Work request — Output every line below exactly, please, omitting pictures.

Revision tracking records
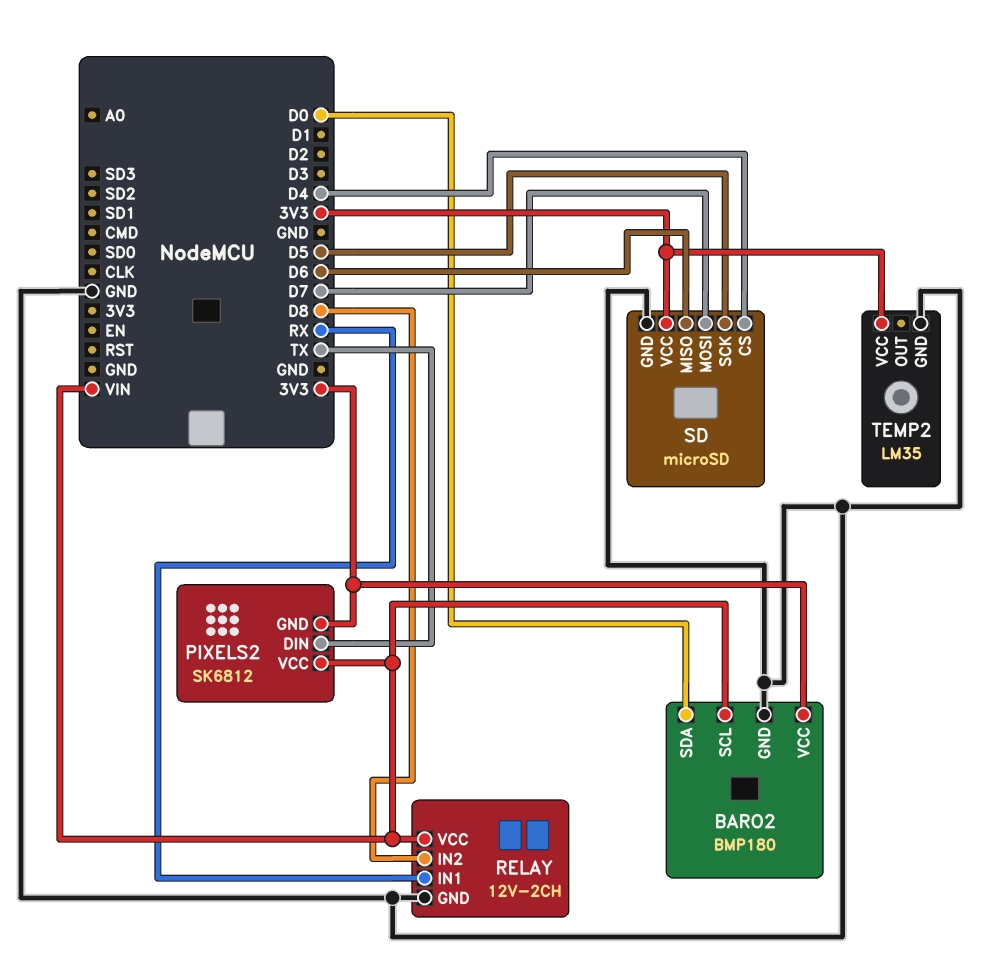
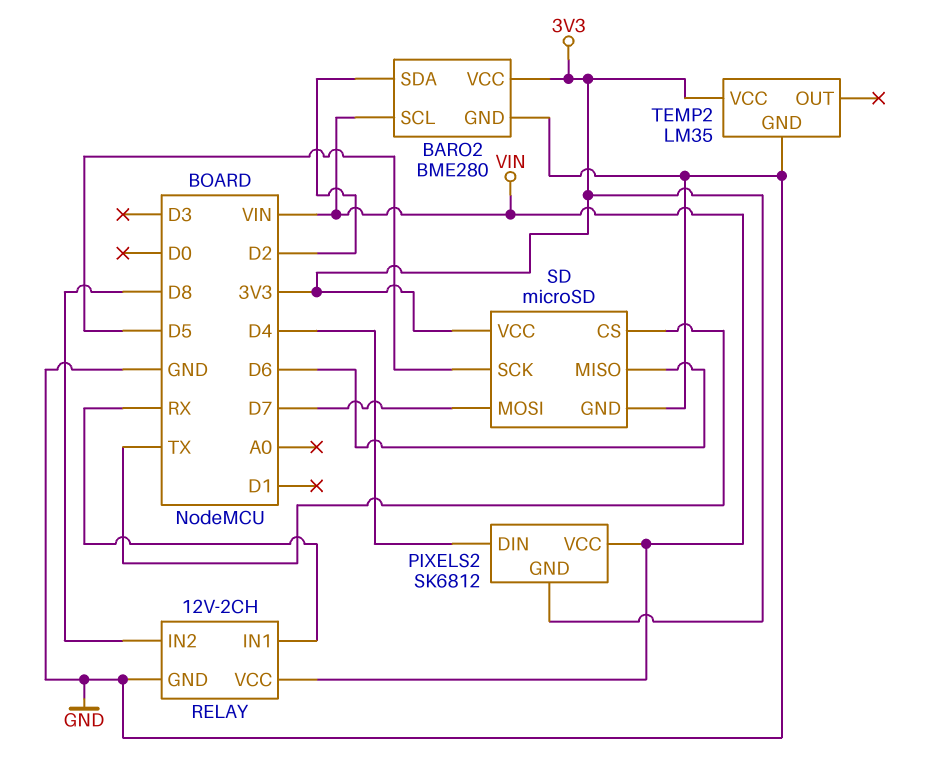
BARO2: BMP180 -> BME280
BARO2 pin SDA: D0 -> D2
PIXELS2 pin DIN: TX -> D4
SD pin CS: D4 -> TX

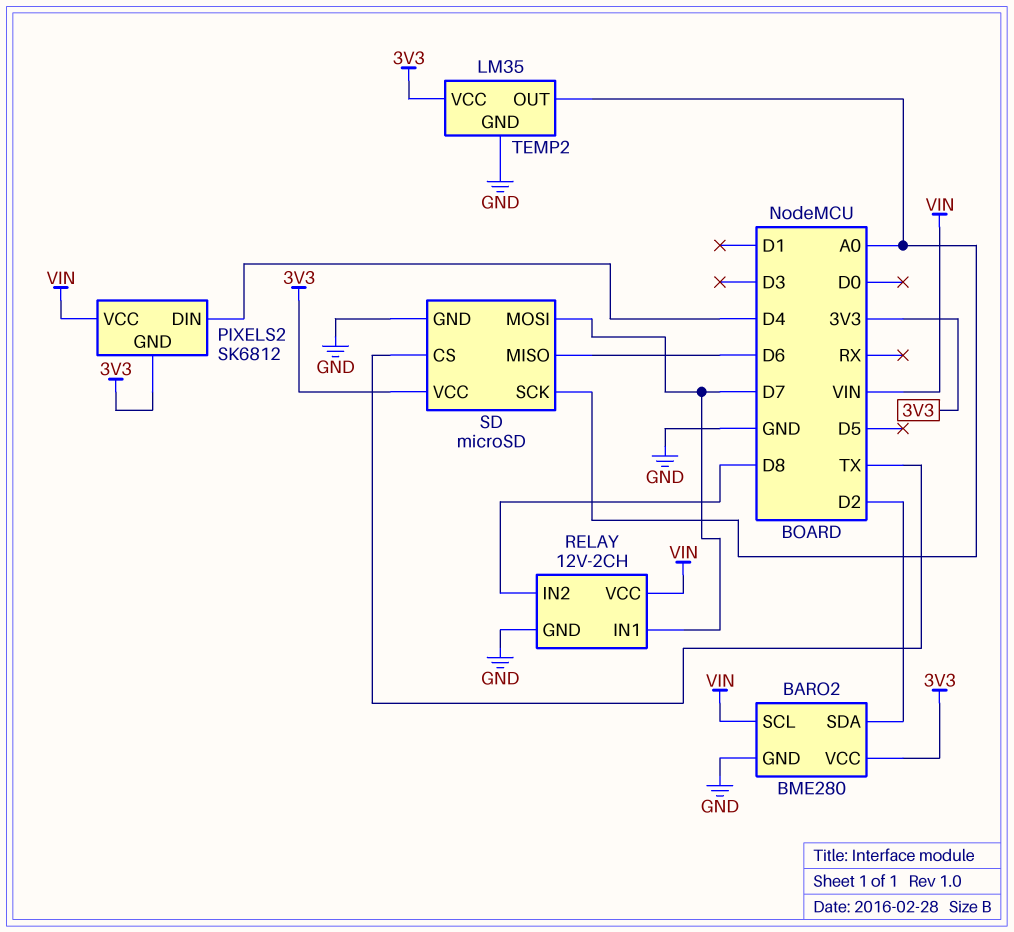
RELAY pin IN1: RX -> D7
SD pin SCK: D5 -> A0
TEMP2 pin OUT: none -> A0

Task response —
BARO2: BMP180 -> BME280
BARO2 pin SDA: D0 -> D2
PIXELS2 pin DIN: TX -> D4
SD pin CS: D4 -> TX

RELAY pin IN1: RX -> D7
SD pin SCK: D5 -> A0
TEMP2 pin OUT: none -> A0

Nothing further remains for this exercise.